• [YOUR OBJECTIVE]:
Below are the records. Retype exactly the lines between the lines holding "camera: 35 degrees left, 10 degrees down" and "(356, 383) = (594, 478): turquoise", inclusive.

• [DATA FOR THIS TASK]:
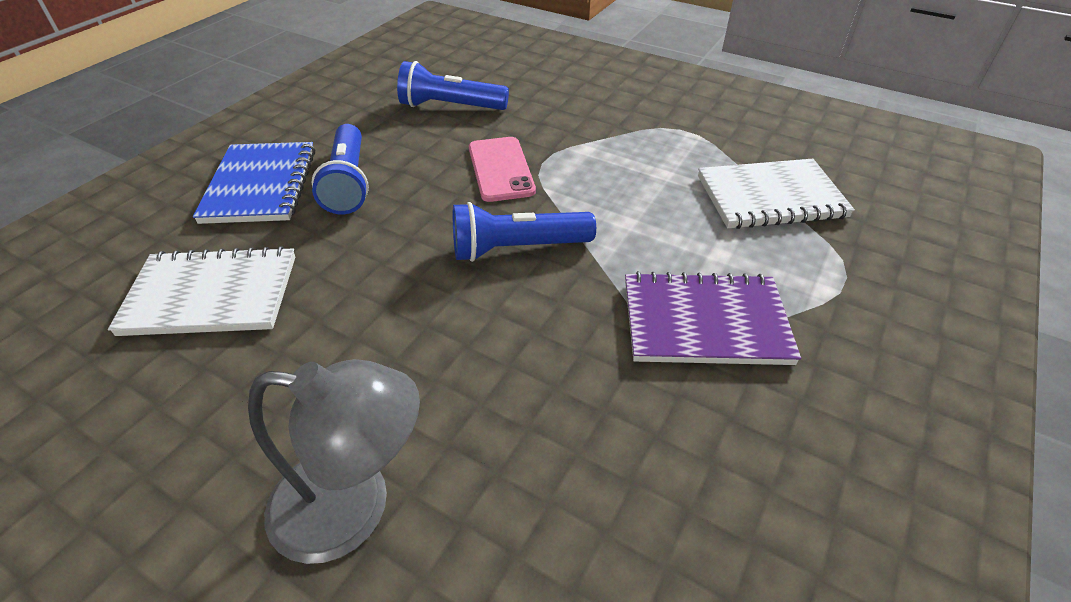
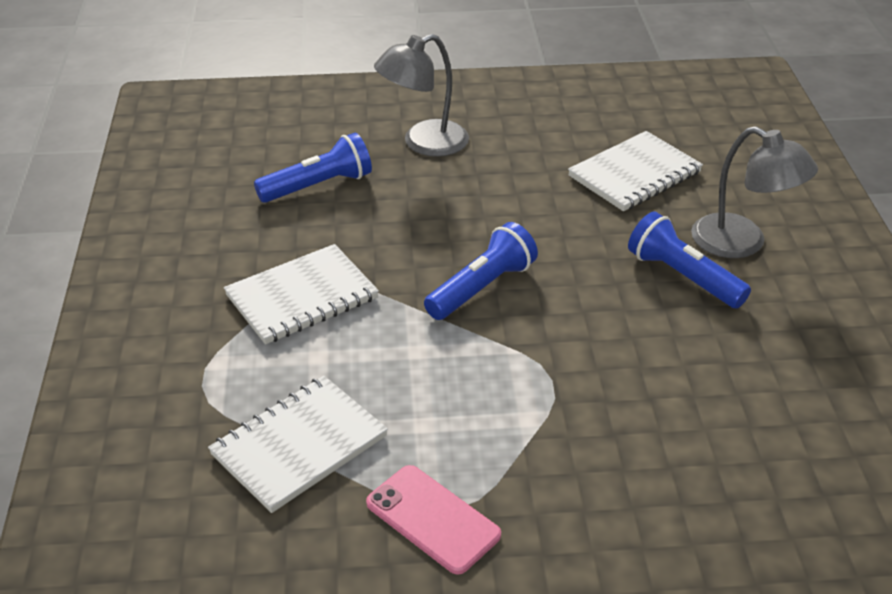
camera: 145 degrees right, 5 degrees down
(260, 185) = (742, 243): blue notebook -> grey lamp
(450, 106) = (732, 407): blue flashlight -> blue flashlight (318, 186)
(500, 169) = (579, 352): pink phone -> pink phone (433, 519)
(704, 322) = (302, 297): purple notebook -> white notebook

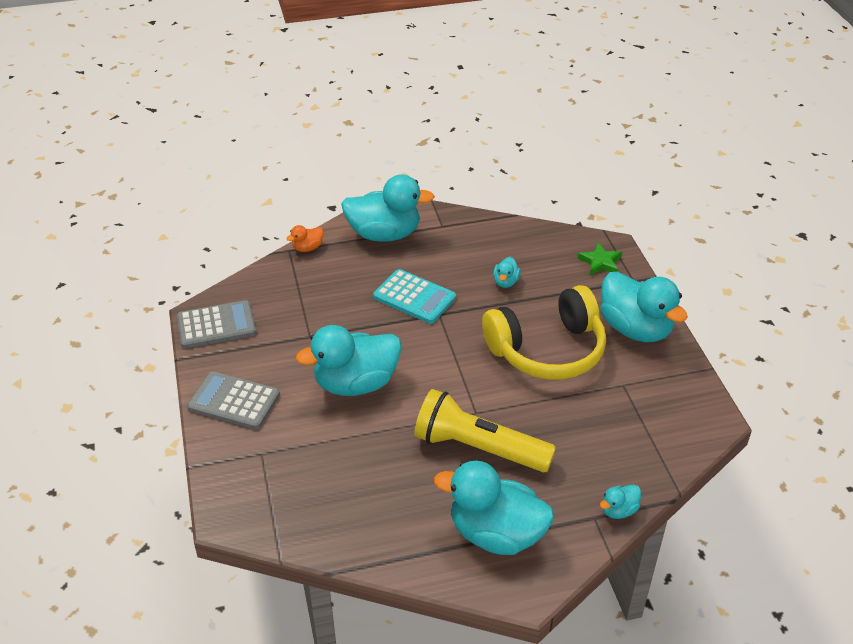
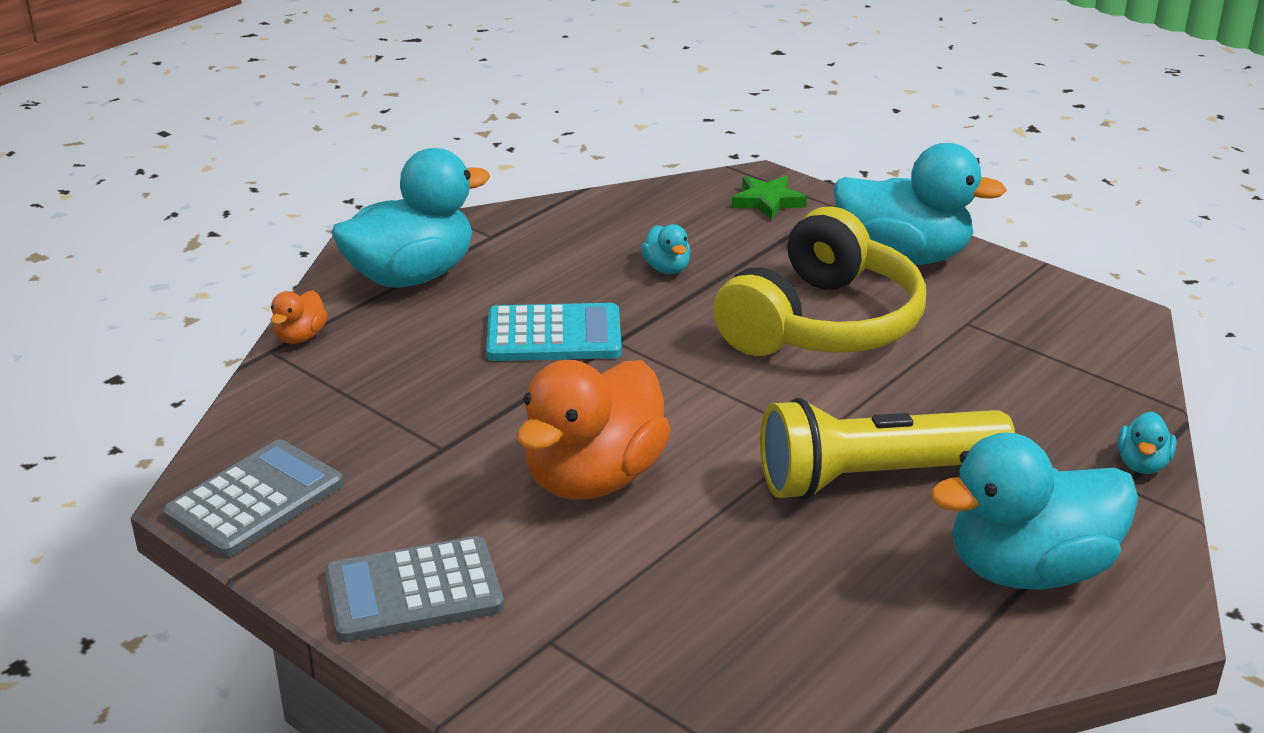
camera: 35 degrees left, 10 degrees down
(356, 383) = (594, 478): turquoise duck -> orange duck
--
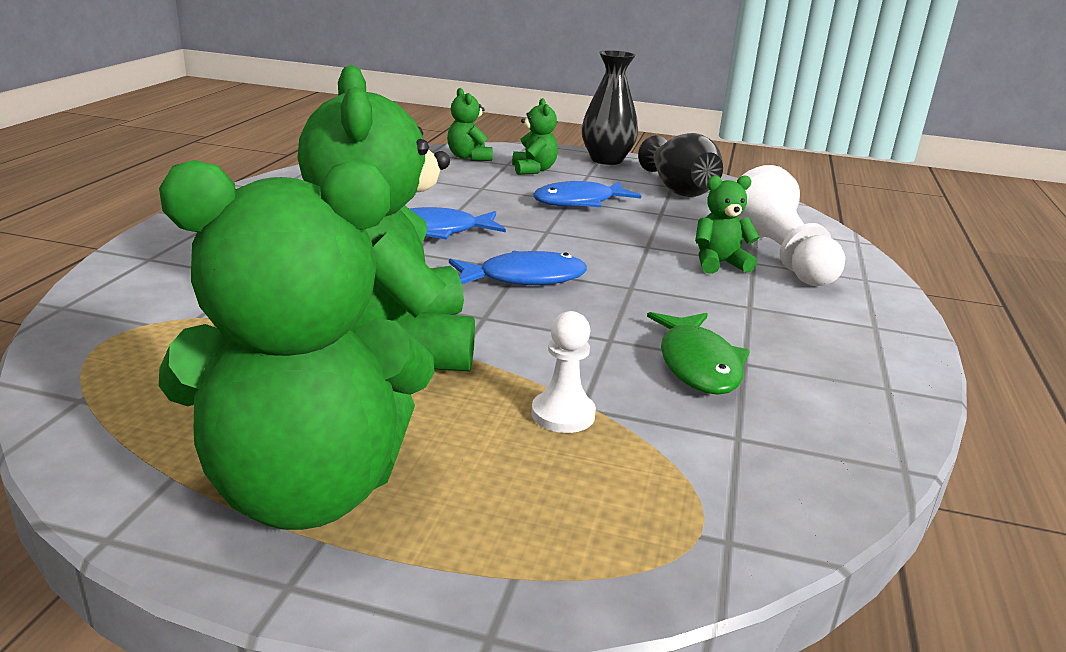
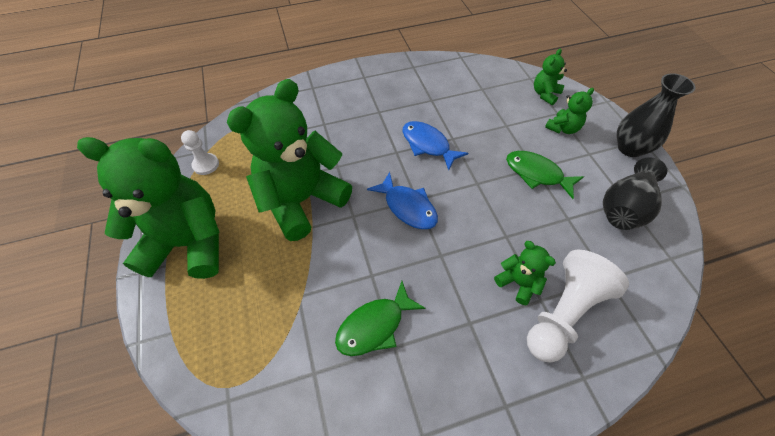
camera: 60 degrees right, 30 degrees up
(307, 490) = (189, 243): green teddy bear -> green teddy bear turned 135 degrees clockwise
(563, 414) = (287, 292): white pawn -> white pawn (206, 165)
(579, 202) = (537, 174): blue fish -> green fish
---
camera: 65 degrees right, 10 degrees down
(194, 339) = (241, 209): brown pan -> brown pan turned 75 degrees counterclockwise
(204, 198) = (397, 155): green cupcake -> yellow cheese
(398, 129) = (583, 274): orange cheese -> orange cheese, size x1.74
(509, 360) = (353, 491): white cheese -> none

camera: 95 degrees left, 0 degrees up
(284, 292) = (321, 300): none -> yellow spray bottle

• [YOUR SOLUTION]:
camera: 35 degrees left, 10 degrees down
(356, 383) = (594, 478): turquoise duck -> orange duck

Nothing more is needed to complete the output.